### WHAT YOU NEED TO DO
What are the lines, word for word, from the line with "hammer (purple) <366,164>" up to and including the line with "scissors (brown) <556,574>" in the records below? Omit the pictures.

(Collection entries)
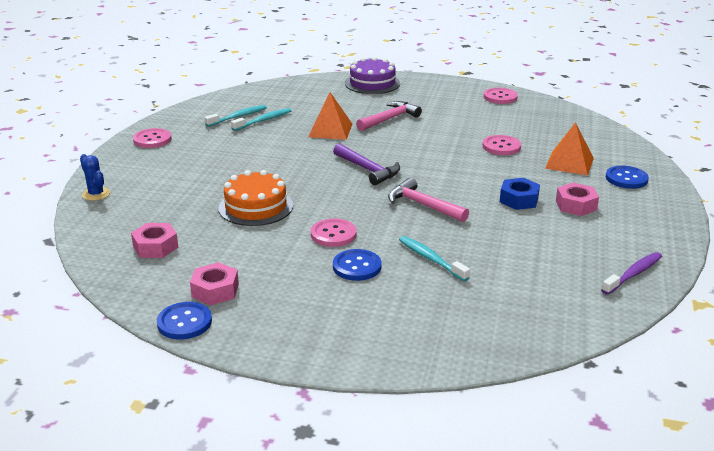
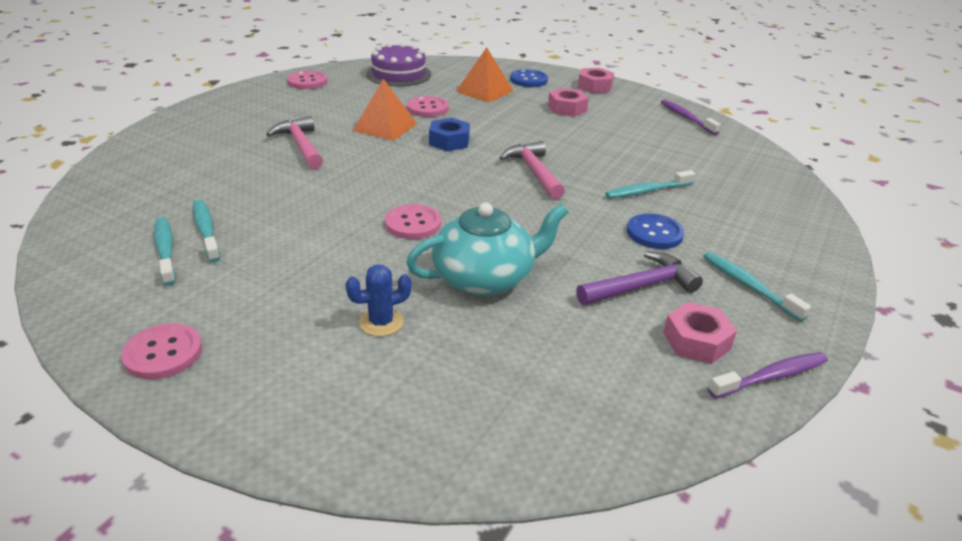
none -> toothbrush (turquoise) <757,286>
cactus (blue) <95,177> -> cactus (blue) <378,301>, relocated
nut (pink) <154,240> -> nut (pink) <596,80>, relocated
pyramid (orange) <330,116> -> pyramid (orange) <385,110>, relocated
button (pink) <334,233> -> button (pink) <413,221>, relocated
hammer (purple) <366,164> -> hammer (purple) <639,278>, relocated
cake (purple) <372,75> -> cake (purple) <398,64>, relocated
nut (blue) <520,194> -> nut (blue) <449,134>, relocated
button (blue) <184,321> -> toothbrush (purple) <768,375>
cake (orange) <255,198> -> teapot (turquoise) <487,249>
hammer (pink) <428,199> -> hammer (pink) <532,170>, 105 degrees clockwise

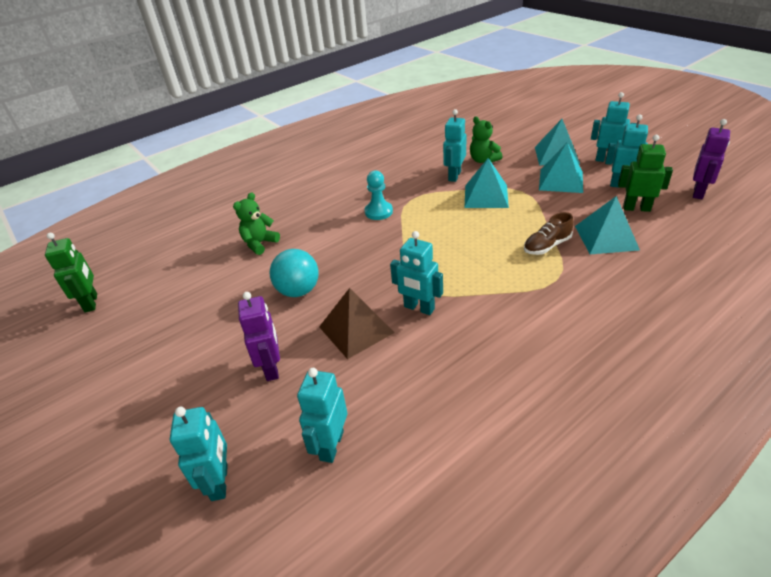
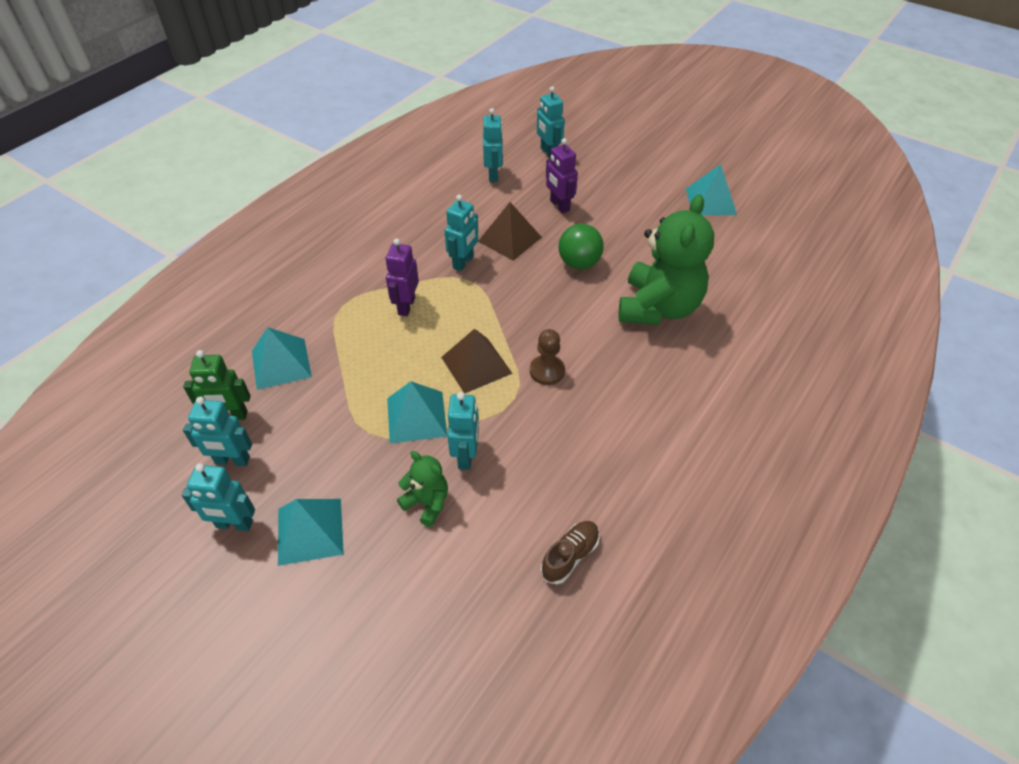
robot (green) <71,273> -> none
none -> pyramid (brown) <477,361>
shoe (brown) <549,233> -> shoe (brown) <570,552>, relocated
pyramid (turquoise) <561,168> -> pyramid (turquoise) <711,190>, relocated
robot (purple) <711,159> -> robot (purple) <402,277>, relocated
ball (turquoise) <294,273> -> ball (green) <581,246>
pawn (turquoise) <379,195> -> pawn (brown) <547,357>
robot (turquoise) <416,273> -> robot (turquoise) <461,233>, 105 degrees clockwise
teddy bear (green) <256,223> -> teddy bear (green) <666,259>, x2.11

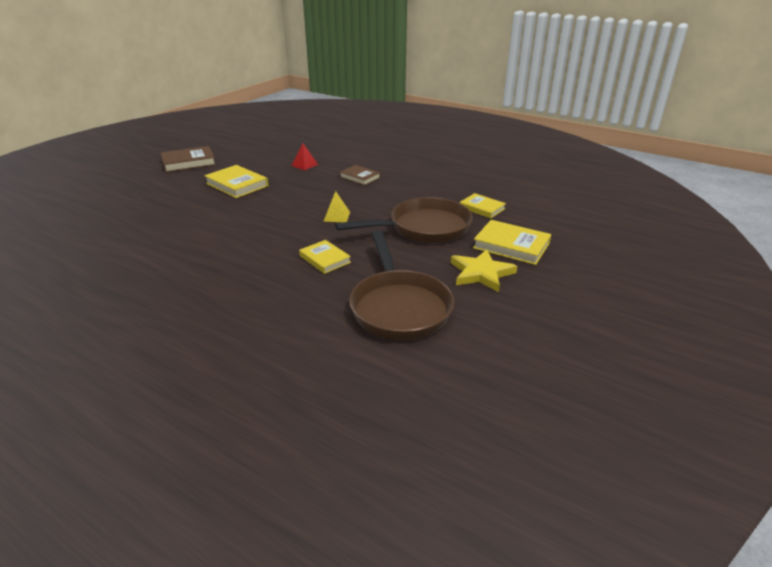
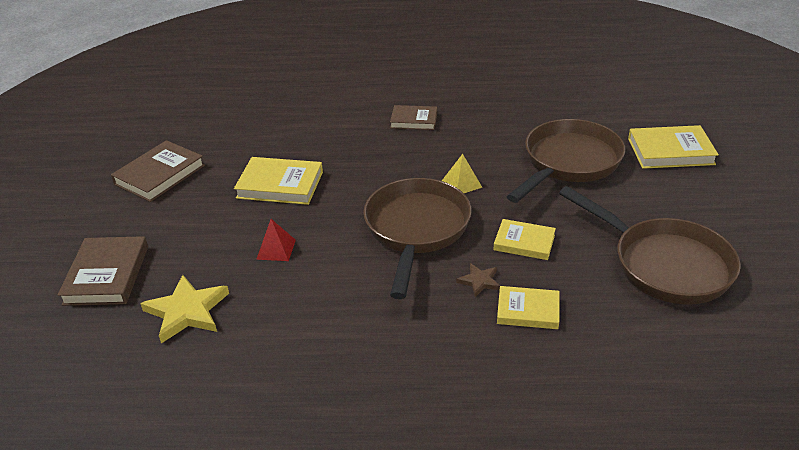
none -> book (brown) <103,271>
none -> pan (brown) <417,238>
none -> star (brown) <478,280>
pyramid (red) <304,156> -> pyramid (red) <276,240>, relocated
star (yellow) <484,270> -> star (yellow) <184,309>, relocated
book (yellow) <483,205> -> book (yellow) <528,307>, relocated

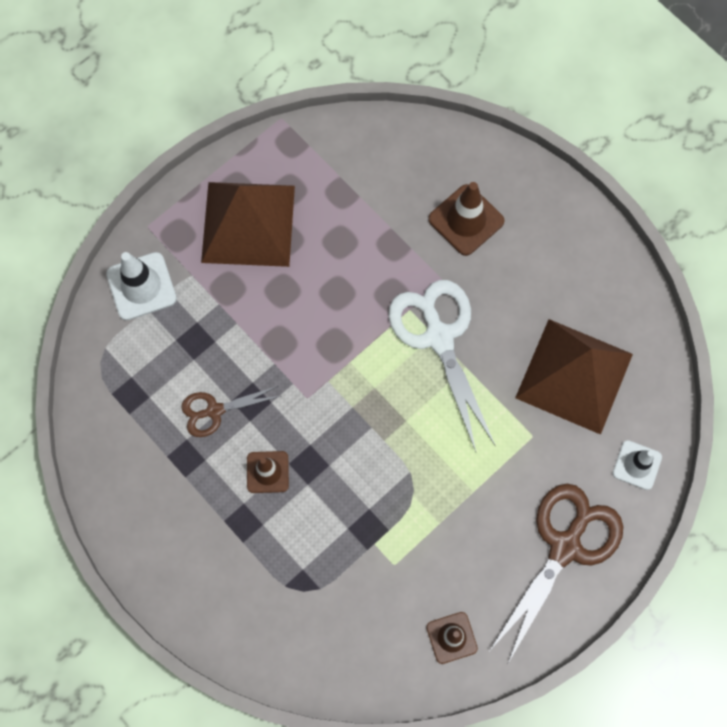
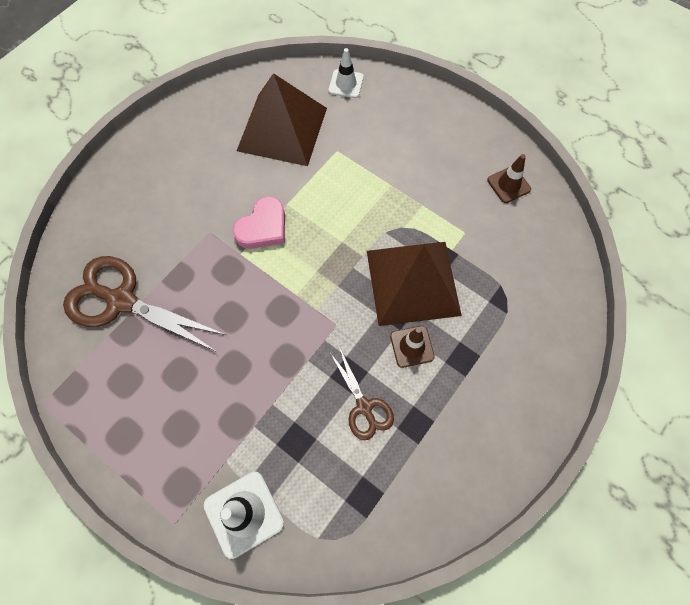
traffic cone (brown) <466,219> -> none
pyramid (brown) <248,224> -> pyramid (brown) <414,284>, relocated
scissors (brown) <556,574> -> scissors (brown) <144,304>, relocated
scissors (white) <441,366> -> heart (pink) <259,222>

### ANSWER BOX
hammer (purple) <366,164> -> hammer (purple) <639,278>, relocated
cake (purple) <372,75> -> cake (purple) <398,64>, relocated
nut (blue) <520,194> -> nut (blue) <449,134>, relocated
button (blue) <184,321> -> toothbrush (purple) <768,375>
cake (orange) <255,198> -> teapot (turquoise) <487,249>
hammer (pink) <428,199> -> hammer (pink) <532,170>, 105 degrees clockwise

robot (green) <71,273> -> none
none -> pyramid (brown) <477,361>
shoe (brown) <549,233> -> shoe (brown) <570,552>, relocated
pyramid (turquoise) <561,168> -> pyramid (turquoise) <711,190>, relocated
robot (purple) <711,159> -> robot (purple) <402,277>, relocated
ball (turquoise) <294,273> -> ball (green) <581,246>
pawn (turquoise) <379,195> -> pawn (brown) <547,357>
robot (turquoise) <416,273> -> robot (turquoise) <461,233>, 105 degrees clockwise
teddy bear (green) <256,223> -> teddy bear (green) <666,259>, x2.11

none -> book (brown) <103,271>
none -> pan (brown) <417,238>
none -> star (brown) <478,280>
pyramid (red) <304,156> -> pyramid (red) <276,240>, relocated
star (yellow) <484,270> -> star (yellow) <184,309>, relocated
book (yellow) <483,205> -> book (yellow) <528,307>, relocated

traffic cone (brown) <466,219> -> none
pyramid (brown) <248,224> -> pyramid (brown) <414,284>, relocated
scissors (brown) <556,574> -> scissors (brown) <144,304>, relocated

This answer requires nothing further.